◆ DATA FOR THIS EXERCISE ◆
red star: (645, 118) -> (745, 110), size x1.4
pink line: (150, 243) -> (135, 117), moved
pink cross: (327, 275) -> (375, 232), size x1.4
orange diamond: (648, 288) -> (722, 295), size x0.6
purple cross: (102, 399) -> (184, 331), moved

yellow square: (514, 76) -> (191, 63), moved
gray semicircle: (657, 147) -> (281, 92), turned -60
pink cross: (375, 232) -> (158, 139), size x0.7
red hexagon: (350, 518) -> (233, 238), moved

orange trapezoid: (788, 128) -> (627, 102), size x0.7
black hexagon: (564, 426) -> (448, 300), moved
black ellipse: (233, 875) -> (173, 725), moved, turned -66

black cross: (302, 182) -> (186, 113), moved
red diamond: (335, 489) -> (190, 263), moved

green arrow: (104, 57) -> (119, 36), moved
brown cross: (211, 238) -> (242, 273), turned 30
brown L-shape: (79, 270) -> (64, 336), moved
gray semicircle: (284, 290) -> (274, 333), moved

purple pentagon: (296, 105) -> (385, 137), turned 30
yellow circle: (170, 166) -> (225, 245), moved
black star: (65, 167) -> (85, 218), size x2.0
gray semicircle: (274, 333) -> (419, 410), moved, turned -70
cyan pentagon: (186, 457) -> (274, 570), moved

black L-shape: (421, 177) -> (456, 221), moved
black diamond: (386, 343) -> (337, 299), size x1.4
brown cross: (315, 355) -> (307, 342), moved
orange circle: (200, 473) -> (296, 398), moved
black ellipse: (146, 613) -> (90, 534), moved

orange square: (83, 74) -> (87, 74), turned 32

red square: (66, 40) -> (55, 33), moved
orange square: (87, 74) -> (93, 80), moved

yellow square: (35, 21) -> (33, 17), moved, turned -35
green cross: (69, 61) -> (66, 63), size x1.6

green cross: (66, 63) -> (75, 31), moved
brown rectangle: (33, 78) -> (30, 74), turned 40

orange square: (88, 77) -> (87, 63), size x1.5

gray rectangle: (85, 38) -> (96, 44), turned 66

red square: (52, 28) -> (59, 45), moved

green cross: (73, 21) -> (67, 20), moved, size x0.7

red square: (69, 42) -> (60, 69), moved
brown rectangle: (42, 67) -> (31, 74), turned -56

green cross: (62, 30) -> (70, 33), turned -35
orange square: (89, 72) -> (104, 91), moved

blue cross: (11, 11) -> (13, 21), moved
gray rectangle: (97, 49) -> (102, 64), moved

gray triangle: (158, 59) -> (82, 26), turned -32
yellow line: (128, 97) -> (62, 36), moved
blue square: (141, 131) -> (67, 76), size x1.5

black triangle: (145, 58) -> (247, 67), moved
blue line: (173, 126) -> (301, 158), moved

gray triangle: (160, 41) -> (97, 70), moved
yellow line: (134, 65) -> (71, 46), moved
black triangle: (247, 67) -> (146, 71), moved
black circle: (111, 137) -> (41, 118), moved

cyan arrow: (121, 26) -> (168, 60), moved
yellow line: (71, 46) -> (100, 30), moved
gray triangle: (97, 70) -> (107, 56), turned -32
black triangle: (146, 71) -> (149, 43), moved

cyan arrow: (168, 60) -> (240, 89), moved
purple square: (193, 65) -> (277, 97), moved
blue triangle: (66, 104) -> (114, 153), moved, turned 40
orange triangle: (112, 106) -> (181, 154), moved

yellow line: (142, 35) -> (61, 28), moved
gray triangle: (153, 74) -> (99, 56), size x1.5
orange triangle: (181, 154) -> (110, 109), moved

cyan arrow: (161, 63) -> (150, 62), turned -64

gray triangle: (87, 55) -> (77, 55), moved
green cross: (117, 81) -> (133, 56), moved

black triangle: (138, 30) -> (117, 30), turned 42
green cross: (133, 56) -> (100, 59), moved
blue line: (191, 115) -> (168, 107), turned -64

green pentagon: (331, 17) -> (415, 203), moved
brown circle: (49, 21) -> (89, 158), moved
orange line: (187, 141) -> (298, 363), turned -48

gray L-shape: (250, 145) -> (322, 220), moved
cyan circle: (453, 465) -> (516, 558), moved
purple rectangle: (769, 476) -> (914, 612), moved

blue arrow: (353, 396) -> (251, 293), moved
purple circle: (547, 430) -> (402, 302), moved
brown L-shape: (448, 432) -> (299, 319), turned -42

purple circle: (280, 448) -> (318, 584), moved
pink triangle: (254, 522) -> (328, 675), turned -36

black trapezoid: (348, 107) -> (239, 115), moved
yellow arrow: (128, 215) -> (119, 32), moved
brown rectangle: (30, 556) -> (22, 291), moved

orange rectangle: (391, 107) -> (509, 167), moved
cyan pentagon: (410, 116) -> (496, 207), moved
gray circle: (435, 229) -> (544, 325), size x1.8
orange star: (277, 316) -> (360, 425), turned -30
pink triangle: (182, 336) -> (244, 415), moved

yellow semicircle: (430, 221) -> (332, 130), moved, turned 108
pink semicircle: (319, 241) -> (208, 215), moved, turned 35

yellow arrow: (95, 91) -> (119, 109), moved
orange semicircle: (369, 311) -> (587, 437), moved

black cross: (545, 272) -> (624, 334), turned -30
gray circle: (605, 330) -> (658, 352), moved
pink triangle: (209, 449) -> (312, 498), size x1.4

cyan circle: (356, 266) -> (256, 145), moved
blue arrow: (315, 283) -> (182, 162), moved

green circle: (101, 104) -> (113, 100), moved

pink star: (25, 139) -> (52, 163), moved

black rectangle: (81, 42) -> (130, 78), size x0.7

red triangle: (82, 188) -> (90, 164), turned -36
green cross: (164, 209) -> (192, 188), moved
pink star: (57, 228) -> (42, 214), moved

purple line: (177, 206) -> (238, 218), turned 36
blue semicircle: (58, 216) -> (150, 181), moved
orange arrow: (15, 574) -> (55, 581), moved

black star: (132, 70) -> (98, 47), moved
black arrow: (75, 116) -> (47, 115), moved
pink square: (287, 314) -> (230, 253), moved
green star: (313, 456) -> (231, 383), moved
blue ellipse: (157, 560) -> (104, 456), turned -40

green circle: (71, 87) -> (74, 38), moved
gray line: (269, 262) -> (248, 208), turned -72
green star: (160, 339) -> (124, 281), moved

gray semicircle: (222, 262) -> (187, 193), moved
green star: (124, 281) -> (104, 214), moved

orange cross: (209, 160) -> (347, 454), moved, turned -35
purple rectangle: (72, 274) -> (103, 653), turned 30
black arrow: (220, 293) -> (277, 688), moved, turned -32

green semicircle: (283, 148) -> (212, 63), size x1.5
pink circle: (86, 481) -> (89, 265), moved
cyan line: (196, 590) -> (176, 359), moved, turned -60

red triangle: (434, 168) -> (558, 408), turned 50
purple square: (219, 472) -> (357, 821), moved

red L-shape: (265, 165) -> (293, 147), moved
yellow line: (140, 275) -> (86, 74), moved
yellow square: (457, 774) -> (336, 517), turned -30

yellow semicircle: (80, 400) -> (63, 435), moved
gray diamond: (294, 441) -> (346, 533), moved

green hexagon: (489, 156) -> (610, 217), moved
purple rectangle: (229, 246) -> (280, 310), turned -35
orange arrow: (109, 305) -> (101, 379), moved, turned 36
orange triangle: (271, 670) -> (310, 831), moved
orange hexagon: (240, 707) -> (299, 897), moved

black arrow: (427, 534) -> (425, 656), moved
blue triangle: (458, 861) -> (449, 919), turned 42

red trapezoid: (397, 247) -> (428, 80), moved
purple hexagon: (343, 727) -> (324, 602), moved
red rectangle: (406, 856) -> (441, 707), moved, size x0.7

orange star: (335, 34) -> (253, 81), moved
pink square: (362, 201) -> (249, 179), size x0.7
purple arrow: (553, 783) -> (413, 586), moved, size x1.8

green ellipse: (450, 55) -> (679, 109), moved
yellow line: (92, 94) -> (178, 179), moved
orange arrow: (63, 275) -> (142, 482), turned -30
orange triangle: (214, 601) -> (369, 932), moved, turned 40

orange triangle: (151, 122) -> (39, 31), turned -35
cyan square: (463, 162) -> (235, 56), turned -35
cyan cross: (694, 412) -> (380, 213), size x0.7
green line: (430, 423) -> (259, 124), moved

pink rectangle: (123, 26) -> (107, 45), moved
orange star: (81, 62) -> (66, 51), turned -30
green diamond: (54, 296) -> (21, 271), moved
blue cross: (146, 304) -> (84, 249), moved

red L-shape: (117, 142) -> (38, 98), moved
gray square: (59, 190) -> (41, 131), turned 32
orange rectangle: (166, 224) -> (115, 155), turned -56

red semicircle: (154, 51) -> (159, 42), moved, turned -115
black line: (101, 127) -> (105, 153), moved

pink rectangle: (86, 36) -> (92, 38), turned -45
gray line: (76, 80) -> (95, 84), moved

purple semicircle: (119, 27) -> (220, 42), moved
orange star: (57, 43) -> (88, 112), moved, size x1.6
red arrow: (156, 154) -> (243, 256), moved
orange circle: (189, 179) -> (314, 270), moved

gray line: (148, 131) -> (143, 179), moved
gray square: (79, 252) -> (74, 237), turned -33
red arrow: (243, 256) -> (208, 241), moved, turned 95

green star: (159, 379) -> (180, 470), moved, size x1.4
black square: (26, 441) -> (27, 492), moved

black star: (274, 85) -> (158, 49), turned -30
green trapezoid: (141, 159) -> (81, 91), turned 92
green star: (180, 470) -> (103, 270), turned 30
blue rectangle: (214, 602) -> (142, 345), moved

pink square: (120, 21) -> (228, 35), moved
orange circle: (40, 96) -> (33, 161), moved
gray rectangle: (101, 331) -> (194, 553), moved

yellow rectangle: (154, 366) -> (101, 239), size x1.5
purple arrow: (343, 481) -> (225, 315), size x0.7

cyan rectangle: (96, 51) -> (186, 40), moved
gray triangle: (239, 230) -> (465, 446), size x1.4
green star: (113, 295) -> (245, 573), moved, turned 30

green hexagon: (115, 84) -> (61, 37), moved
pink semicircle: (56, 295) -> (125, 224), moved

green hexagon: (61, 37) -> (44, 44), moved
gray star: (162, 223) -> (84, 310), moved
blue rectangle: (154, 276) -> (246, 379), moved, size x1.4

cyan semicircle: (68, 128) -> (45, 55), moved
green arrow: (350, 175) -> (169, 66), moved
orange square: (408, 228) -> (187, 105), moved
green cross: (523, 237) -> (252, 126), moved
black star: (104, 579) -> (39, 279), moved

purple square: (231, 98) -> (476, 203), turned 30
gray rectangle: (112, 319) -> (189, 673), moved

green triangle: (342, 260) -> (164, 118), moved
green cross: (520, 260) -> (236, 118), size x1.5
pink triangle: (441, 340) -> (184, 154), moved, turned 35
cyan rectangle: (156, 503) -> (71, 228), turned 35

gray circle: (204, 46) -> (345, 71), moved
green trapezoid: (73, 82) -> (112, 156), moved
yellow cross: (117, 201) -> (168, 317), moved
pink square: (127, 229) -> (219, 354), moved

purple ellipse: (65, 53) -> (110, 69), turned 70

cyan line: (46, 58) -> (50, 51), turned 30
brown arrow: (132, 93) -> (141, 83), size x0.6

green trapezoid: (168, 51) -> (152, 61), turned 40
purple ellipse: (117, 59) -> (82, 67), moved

◆ JOB ◆
Output only an exact transcription of the lines above from the one with "green cross: (133, 56) -> (100, 59), moved" up to and including the one with "blue arrow: (353, 396) -> (251, 293), moved".

◆ WRITTEN ANSWER ◆
green cross: (133, 56) -> (100, 59), moved
blue line: (191, 115) -> (168, 107), turned -64

green pentagon: (331, 17) -> (415, 203), moved
brown circle: (49, 21) -> (89, 158), moved
orange line: (187, 141) -> (298, 363), turned -48

gray L-shape: (250, 145) -> (322, 220), moved
cyan circle: (453, 465) -> (516, 558), moved
purple rectangle: (769, 476) -> (914, 612), moved

blue arrow: (353, 396) -> (251, 293), moved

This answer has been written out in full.